══ Dataset entries ══

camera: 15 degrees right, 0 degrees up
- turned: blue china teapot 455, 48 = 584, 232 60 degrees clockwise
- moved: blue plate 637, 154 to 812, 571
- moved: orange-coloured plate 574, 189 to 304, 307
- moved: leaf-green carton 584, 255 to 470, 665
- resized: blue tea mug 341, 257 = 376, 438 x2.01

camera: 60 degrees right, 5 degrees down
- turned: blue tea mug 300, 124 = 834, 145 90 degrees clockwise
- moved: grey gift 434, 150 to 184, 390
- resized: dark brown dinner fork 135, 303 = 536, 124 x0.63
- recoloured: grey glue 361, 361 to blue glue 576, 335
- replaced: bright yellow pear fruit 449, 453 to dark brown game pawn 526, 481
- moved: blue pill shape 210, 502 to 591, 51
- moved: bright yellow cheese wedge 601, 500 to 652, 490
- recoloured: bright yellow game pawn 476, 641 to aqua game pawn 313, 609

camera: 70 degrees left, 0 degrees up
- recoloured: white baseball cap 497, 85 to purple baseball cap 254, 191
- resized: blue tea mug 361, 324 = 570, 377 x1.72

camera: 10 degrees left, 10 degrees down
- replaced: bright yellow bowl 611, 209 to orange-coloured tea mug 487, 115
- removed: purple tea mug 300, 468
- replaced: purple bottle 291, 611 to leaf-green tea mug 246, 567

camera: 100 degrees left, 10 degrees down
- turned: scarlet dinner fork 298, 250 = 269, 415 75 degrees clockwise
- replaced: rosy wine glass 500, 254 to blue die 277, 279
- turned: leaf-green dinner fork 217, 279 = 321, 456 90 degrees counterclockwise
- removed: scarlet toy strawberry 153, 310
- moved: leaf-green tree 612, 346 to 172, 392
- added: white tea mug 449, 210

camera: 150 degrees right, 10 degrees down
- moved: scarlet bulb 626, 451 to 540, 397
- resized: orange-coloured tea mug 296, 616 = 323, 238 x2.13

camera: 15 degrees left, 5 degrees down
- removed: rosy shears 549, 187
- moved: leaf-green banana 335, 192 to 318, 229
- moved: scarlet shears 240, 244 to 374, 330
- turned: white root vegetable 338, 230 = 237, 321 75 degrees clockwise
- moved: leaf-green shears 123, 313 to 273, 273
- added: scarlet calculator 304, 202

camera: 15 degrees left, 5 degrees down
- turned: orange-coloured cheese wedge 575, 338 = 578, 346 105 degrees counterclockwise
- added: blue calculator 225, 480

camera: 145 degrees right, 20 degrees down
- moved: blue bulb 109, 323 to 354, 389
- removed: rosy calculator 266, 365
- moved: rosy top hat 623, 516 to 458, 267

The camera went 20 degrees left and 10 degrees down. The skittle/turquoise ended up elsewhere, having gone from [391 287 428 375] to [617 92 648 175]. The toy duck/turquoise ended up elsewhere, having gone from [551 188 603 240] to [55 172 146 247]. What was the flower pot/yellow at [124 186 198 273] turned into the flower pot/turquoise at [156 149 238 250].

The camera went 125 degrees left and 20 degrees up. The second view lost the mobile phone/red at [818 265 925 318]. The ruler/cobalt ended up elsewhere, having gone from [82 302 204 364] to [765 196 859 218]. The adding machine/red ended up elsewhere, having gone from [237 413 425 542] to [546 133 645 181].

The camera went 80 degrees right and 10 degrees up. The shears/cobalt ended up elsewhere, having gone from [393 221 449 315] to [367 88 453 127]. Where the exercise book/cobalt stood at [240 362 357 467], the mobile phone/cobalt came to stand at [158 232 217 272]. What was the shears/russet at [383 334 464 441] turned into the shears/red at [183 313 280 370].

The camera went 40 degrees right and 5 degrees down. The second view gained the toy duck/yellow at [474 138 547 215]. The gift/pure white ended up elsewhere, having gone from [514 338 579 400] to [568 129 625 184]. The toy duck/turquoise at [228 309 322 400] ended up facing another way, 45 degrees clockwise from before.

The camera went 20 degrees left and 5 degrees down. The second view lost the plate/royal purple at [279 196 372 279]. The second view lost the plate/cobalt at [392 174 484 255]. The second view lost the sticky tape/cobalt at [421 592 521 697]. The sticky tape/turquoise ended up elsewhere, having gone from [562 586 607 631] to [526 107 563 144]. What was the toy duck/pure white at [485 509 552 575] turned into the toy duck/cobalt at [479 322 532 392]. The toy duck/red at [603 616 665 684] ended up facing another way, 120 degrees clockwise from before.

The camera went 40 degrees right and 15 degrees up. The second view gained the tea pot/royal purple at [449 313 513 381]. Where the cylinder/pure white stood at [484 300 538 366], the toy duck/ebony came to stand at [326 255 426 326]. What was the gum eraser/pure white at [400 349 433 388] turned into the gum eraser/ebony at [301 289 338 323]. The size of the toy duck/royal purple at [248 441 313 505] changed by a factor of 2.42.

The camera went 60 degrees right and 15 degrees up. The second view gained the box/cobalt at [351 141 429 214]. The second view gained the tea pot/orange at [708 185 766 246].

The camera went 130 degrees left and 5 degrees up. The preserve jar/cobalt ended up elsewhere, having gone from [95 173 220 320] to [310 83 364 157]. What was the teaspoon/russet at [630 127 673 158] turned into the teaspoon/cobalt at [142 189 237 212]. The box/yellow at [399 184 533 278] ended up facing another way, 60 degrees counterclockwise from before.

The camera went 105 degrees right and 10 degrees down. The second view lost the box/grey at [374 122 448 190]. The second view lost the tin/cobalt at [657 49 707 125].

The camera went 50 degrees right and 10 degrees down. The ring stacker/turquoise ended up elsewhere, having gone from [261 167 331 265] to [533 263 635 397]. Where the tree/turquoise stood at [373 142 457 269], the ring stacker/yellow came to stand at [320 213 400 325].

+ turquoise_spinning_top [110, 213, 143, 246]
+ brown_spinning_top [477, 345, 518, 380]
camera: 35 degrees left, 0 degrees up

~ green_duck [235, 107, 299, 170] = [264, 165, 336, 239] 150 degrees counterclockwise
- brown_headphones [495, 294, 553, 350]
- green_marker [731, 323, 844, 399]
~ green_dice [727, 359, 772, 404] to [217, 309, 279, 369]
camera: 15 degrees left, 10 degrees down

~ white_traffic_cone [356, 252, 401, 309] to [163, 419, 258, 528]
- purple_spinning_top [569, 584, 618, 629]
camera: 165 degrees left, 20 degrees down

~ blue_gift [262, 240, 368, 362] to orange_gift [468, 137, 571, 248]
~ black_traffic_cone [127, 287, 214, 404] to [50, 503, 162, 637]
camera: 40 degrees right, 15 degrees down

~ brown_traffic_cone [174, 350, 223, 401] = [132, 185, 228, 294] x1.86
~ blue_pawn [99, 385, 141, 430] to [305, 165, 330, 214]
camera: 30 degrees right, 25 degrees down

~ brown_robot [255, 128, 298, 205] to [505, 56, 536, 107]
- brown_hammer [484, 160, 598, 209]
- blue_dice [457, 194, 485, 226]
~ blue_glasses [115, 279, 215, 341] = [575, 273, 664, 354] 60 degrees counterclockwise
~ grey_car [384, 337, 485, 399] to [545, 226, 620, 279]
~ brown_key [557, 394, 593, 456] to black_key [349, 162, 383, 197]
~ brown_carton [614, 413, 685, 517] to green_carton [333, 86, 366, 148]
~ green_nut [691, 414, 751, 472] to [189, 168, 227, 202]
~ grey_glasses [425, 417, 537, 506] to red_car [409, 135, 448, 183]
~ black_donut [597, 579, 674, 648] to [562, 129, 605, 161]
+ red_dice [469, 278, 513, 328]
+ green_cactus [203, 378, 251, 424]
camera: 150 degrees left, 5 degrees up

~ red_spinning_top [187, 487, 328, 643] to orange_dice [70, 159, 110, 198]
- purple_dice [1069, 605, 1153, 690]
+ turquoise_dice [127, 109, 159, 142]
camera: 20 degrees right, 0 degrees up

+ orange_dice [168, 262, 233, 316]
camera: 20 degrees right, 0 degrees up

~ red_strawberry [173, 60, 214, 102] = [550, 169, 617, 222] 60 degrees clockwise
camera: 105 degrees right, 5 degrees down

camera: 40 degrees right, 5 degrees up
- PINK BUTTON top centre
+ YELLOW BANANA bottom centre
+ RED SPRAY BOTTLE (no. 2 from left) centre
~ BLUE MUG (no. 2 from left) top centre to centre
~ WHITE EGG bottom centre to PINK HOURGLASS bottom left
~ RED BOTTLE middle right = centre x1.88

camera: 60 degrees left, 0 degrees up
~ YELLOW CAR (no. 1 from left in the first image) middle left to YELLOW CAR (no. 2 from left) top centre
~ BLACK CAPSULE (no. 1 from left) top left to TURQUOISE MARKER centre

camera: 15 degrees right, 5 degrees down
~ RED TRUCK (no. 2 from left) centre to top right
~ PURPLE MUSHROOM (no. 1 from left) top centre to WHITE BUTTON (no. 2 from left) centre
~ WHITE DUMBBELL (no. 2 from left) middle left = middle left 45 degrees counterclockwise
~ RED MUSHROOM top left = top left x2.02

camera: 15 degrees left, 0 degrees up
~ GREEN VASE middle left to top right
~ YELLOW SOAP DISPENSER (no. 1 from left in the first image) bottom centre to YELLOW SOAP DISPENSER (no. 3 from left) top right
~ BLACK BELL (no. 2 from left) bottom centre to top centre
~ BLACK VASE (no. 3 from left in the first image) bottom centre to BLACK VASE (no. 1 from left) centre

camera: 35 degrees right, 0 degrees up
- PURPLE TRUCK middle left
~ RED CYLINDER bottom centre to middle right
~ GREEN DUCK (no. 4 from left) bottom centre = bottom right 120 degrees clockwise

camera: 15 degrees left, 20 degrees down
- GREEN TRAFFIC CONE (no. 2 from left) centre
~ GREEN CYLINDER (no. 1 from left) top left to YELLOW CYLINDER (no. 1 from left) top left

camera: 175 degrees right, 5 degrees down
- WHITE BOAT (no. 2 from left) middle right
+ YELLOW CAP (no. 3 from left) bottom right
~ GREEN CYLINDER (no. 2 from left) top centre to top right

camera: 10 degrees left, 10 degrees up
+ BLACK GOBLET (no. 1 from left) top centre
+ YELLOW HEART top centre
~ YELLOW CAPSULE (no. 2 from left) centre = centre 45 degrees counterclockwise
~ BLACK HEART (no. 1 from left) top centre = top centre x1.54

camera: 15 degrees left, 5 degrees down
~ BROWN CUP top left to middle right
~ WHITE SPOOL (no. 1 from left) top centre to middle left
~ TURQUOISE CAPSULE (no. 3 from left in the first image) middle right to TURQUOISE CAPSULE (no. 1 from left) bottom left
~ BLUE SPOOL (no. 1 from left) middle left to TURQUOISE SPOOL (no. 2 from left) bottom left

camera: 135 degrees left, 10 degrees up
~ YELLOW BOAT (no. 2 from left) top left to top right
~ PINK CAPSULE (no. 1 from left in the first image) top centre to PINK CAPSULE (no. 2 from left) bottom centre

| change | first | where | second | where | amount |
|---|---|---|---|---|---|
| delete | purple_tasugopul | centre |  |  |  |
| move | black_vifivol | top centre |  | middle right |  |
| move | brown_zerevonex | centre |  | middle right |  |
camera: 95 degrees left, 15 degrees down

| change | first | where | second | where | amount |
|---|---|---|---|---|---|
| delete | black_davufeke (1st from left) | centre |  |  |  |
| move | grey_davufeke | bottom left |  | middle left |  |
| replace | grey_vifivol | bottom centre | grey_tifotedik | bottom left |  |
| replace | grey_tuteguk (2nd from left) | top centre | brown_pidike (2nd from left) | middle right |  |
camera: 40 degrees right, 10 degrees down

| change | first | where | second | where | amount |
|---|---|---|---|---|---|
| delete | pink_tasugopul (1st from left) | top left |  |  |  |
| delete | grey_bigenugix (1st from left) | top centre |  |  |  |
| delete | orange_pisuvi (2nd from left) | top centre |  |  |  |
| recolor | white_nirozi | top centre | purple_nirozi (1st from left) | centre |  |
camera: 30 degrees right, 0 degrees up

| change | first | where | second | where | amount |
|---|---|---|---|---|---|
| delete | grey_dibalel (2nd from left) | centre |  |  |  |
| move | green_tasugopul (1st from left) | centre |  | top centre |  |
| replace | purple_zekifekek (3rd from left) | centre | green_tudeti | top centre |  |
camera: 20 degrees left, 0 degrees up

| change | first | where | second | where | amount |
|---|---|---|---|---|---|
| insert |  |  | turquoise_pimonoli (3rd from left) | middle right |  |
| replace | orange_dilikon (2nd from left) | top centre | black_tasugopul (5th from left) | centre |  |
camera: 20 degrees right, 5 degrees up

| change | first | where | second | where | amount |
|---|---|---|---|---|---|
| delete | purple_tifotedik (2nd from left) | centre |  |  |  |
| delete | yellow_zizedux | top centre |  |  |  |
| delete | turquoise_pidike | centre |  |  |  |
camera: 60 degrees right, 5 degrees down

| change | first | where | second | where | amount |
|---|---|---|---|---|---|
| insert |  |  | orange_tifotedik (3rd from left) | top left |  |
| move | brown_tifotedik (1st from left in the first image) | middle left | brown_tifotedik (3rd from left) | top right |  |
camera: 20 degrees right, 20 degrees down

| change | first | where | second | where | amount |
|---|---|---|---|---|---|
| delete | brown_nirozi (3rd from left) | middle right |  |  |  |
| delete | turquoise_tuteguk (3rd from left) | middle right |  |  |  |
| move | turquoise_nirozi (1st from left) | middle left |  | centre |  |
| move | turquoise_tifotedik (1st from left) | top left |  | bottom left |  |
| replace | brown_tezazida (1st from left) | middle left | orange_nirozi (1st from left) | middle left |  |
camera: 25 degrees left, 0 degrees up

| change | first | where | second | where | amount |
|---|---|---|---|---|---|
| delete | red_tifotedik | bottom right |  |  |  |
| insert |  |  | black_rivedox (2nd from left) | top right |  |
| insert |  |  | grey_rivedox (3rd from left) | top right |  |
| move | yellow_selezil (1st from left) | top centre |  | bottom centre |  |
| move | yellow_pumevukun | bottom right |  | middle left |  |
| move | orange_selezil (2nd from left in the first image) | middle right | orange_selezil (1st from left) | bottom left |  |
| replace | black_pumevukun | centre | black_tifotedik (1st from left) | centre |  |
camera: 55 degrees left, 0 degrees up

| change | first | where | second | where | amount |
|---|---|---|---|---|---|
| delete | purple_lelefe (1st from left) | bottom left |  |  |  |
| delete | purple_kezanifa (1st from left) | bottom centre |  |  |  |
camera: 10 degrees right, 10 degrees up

═══

■ **What you need to do**: Set down precisely the lines above between the line holding "BOTTLE (no. 2 from left) centre" and the line holding "HOURGLASS bottom left", inclusive, and nothing beyond them.

■ **Exercise output**:
+ RED SPRAY BOTTLE (no. 2 from left) centre
~ BLUE MUG (no. 2 from left) top centre to centre
~ WHITE EGG bottom centre to PINK HOURGLASS bottom left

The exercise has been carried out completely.